• **Task details**:
Below are records to reproduce in full; copy them exactly but keep the pictures out.
[[ Entries provided, beginning ]]
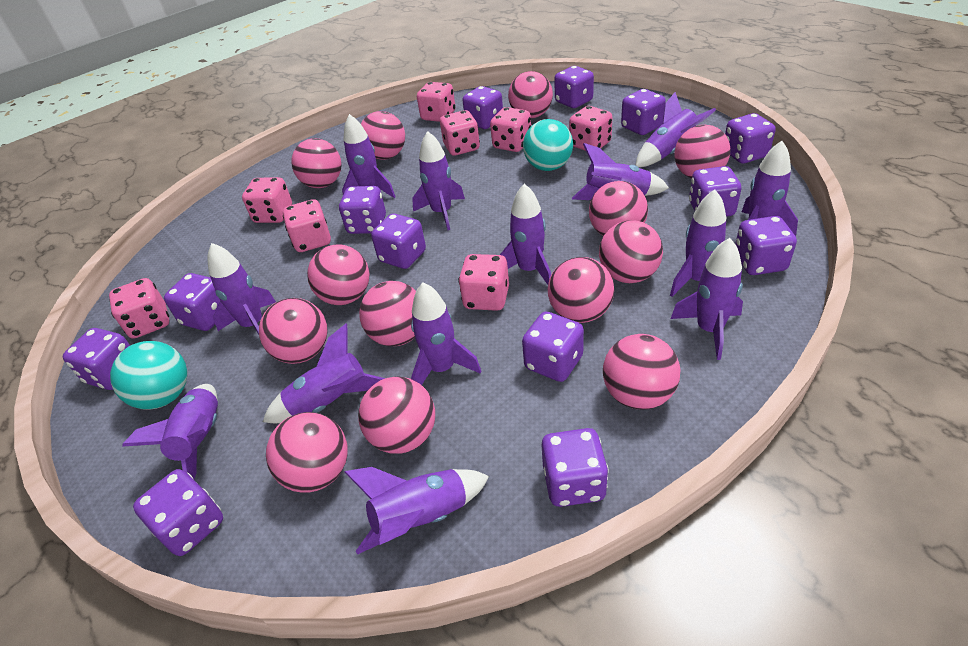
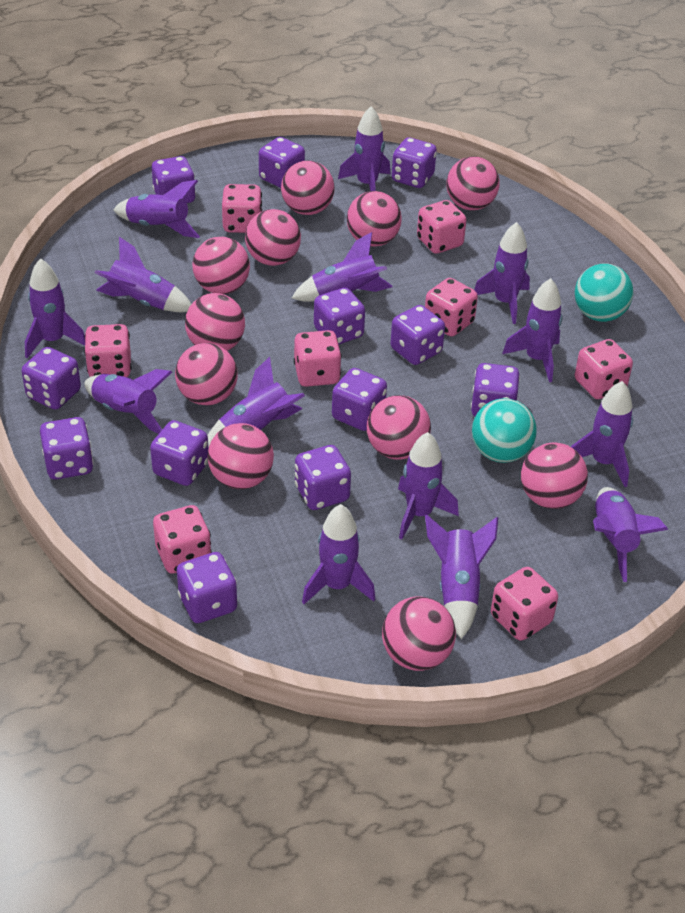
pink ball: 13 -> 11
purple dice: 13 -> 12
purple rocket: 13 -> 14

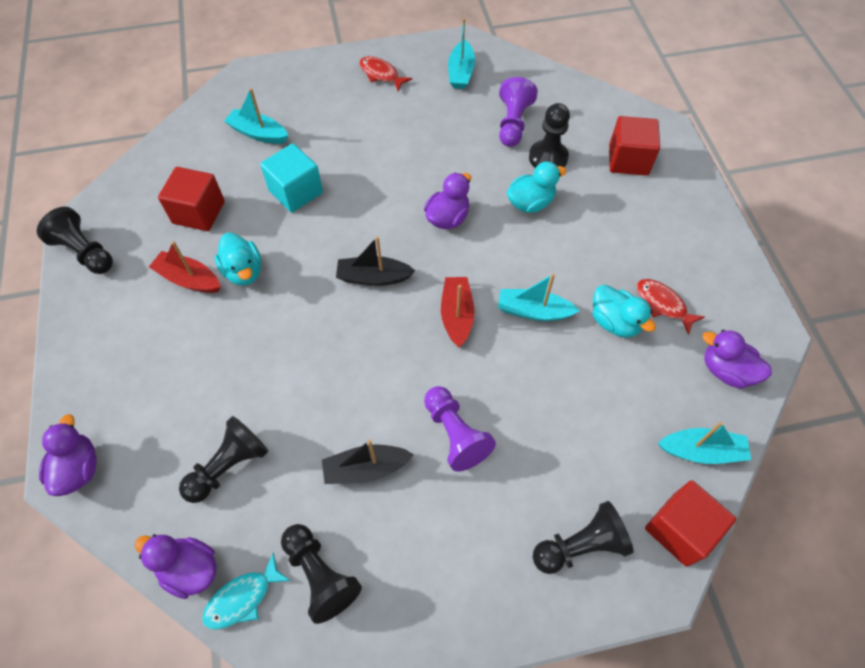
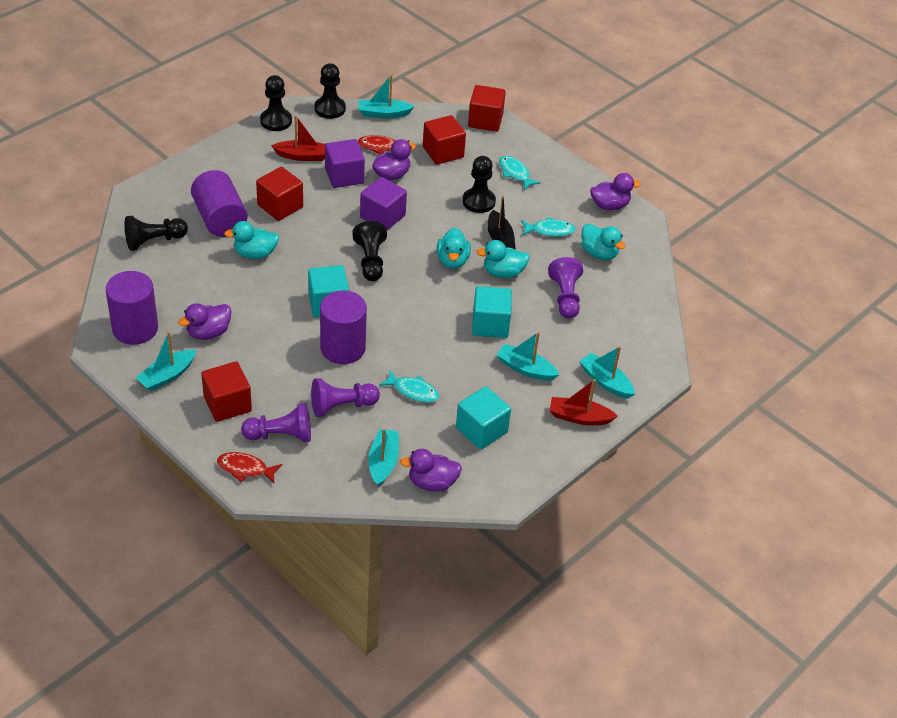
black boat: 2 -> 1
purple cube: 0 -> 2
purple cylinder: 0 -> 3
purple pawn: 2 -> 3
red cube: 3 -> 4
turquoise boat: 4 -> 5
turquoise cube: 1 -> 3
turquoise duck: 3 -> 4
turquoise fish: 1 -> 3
[[ Entries provided, end ]]
• **Exercise output**:
pink ball: 13 -> 11
purple dice: 13 -> 12
purple rocket: 13 -> 14

black boat: 2 -> 1
purple cube: 0 -> 2
purple cylinder: 0 -> 3
purple pawn: 2 -> 3
red cube: 3 -> 4
turquoise boat: 4 -> 5
turquoise cube: 1 -> 3
turquoise duck: 3 -> 4
turquoise fish: 1 -> 3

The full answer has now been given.